_Set task_: Show every line below that contains the string "kern", treating uppercase and lowercase as different.

****************

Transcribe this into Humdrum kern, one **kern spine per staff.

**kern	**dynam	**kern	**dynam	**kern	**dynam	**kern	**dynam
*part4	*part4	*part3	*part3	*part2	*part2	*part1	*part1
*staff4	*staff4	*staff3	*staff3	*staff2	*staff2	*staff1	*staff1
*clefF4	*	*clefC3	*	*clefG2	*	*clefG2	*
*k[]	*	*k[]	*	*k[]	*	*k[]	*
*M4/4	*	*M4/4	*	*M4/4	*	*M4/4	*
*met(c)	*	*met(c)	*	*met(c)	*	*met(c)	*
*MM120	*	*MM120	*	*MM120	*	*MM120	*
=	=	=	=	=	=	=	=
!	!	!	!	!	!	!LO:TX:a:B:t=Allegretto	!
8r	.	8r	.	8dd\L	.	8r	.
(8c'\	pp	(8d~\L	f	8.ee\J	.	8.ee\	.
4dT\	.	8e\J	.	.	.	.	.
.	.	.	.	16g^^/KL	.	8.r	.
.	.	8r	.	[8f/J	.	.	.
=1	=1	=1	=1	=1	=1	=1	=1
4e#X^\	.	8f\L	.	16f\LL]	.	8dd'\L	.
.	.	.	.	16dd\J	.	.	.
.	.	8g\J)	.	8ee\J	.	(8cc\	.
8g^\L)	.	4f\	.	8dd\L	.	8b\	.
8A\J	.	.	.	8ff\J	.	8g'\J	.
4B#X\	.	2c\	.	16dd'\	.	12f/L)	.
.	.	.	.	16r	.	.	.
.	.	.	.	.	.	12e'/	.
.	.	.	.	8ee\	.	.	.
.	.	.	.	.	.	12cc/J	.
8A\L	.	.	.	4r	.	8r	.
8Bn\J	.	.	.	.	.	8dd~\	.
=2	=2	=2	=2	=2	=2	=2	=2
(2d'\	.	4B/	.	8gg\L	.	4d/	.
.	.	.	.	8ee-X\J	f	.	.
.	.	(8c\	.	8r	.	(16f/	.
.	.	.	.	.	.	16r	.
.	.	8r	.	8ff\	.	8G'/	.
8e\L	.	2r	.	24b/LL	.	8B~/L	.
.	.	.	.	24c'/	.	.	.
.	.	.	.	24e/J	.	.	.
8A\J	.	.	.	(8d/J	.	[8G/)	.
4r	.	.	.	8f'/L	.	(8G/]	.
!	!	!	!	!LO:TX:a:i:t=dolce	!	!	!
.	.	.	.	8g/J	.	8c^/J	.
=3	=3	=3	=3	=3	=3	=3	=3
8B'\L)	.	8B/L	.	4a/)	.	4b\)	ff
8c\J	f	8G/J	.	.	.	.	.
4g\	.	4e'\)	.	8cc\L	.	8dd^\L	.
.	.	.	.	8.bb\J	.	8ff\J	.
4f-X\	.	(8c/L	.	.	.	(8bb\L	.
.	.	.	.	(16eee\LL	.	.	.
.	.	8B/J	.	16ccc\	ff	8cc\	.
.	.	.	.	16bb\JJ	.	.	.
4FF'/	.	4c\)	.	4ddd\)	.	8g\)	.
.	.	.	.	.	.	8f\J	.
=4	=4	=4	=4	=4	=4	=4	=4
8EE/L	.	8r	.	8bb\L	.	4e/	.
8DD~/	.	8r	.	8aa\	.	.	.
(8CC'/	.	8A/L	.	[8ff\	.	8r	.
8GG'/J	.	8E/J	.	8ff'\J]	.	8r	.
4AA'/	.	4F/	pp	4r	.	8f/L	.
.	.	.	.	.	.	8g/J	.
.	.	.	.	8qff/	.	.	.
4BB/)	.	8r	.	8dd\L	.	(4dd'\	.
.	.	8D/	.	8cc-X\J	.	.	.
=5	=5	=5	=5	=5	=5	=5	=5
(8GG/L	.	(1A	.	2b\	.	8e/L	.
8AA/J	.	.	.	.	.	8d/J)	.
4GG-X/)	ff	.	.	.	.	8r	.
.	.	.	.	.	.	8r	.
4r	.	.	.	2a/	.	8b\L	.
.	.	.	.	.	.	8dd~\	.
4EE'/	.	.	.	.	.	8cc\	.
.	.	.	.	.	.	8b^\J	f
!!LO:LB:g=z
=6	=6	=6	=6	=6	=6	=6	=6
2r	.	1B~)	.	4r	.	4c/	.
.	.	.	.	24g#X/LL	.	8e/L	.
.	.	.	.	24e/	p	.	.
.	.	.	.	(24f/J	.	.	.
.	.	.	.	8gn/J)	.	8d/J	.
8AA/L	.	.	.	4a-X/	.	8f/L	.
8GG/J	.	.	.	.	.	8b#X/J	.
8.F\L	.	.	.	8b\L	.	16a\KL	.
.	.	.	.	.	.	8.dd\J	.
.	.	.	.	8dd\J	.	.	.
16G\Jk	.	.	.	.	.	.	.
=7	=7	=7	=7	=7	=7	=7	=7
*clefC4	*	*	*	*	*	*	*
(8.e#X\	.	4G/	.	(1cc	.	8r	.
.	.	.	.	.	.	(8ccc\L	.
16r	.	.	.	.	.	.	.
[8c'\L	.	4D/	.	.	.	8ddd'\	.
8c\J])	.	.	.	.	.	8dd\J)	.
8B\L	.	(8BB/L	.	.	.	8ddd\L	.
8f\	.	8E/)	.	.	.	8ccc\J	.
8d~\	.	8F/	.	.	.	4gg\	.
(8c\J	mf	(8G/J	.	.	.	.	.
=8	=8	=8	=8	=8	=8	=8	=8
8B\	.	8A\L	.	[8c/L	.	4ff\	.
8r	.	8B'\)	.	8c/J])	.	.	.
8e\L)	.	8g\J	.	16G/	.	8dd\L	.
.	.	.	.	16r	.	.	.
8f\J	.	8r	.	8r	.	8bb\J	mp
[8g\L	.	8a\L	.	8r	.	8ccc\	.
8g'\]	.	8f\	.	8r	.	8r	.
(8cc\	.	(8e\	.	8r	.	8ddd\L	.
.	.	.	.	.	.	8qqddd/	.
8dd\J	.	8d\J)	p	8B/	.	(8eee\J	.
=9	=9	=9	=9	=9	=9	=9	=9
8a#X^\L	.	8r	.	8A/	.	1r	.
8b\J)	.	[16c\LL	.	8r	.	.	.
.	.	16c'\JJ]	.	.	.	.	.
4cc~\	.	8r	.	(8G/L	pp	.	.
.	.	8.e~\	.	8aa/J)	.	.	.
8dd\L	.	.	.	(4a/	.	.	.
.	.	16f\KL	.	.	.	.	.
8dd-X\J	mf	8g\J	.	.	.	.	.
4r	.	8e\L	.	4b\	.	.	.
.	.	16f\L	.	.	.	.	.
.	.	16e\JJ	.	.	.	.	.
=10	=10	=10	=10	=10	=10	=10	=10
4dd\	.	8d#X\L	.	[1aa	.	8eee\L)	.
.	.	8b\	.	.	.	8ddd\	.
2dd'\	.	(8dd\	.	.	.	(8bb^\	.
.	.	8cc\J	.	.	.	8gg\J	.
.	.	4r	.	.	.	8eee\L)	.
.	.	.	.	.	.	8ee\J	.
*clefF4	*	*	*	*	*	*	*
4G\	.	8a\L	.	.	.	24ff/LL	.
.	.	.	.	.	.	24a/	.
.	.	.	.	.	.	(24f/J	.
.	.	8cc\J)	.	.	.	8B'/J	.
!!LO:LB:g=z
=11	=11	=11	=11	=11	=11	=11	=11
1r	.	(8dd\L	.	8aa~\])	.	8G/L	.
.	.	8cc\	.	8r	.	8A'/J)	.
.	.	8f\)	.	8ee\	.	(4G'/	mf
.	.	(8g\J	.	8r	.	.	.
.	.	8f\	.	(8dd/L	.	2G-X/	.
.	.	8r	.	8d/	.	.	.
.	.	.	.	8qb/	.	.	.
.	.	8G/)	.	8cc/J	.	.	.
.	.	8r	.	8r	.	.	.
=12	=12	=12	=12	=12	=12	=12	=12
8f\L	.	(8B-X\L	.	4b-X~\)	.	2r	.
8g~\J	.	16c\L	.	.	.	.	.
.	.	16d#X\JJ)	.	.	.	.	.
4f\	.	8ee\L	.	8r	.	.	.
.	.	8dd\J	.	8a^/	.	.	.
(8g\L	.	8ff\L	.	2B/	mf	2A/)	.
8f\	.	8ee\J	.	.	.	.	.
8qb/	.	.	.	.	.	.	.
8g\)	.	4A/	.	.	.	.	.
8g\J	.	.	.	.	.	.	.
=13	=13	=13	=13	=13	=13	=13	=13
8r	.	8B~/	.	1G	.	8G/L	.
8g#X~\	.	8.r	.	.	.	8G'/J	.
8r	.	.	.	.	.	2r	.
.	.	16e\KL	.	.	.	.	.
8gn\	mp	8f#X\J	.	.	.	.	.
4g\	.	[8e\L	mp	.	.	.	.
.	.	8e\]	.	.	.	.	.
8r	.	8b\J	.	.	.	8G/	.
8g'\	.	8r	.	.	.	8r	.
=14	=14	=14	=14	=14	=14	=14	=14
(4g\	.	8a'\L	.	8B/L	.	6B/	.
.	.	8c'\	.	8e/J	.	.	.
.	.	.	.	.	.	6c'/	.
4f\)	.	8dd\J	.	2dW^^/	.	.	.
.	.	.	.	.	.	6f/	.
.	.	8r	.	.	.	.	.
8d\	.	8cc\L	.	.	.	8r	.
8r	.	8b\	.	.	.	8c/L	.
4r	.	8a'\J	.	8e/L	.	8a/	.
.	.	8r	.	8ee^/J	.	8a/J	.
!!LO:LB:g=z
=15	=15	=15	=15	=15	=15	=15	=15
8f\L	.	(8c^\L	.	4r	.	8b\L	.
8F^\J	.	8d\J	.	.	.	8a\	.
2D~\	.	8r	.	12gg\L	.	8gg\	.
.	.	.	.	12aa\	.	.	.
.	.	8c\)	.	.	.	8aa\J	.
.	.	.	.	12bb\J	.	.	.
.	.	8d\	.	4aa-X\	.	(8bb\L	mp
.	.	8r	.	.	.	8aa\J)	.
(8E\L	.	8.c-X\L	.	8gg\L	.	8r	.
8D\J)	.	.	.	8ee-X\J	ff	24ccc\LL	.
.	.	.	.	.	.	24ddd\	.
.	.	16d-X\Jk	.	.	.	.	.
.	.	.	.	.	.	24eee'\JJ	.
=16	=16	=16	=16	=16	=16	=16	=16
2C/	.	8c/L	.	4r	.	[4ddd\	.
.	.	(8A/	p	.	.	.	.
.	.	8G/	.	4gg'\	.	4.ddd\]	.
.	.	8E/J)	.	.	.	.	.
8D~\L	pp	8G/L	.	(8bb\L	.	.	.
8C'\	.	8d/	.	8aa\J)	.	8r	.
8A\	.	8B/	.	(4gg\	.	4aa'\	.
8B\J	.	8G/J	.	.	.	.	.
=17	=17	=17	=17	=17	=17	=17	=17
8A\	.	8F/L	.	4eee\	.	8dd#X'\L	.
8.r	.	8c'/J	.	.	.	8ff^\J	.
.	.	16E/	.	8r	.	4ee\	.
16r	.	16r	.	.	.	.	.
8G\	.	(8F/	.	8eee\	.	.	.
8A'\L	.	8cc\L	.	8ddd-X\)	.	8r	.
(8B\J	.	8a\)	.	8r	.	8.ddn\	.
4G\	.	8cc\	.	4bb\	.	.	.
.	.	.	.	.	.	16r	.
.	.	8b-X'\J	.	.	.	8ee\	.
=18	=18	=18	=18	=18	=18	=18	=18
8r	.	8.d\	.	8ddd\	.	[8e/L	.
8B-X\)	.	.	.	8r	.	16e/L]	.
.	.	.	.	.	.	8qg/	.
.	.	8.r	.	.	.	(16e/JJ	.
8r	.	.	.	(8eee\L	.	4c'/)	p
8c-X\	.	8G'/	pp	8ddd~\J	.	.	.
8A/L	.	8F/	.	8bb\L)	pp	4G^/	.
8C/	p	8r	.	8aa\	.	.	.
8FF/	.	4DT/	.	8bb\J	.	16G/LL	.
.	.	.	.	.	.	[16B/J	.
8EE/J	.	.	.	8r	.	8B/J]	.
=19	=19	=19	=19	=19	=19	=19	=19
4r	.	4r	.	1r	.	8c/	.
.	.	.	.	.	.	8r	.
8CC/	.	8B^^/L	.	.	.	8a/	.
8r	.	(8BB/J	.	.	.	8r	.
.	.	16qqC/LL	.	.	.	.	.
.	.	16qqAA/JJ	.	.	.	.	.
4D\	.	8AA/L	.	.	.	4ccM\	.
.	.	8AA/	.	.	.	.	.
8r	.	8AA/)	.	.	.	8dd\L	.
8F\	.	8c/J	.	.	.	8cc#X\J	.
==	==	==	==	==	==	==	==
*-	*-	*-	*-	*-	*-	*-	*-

****************

_Output for this task_:
Transcribe this into Humdrum kern, one **kern spine per staff.
**kern	**dynam	**kern	**dynam	**kern	**dynam	**kern	**dynam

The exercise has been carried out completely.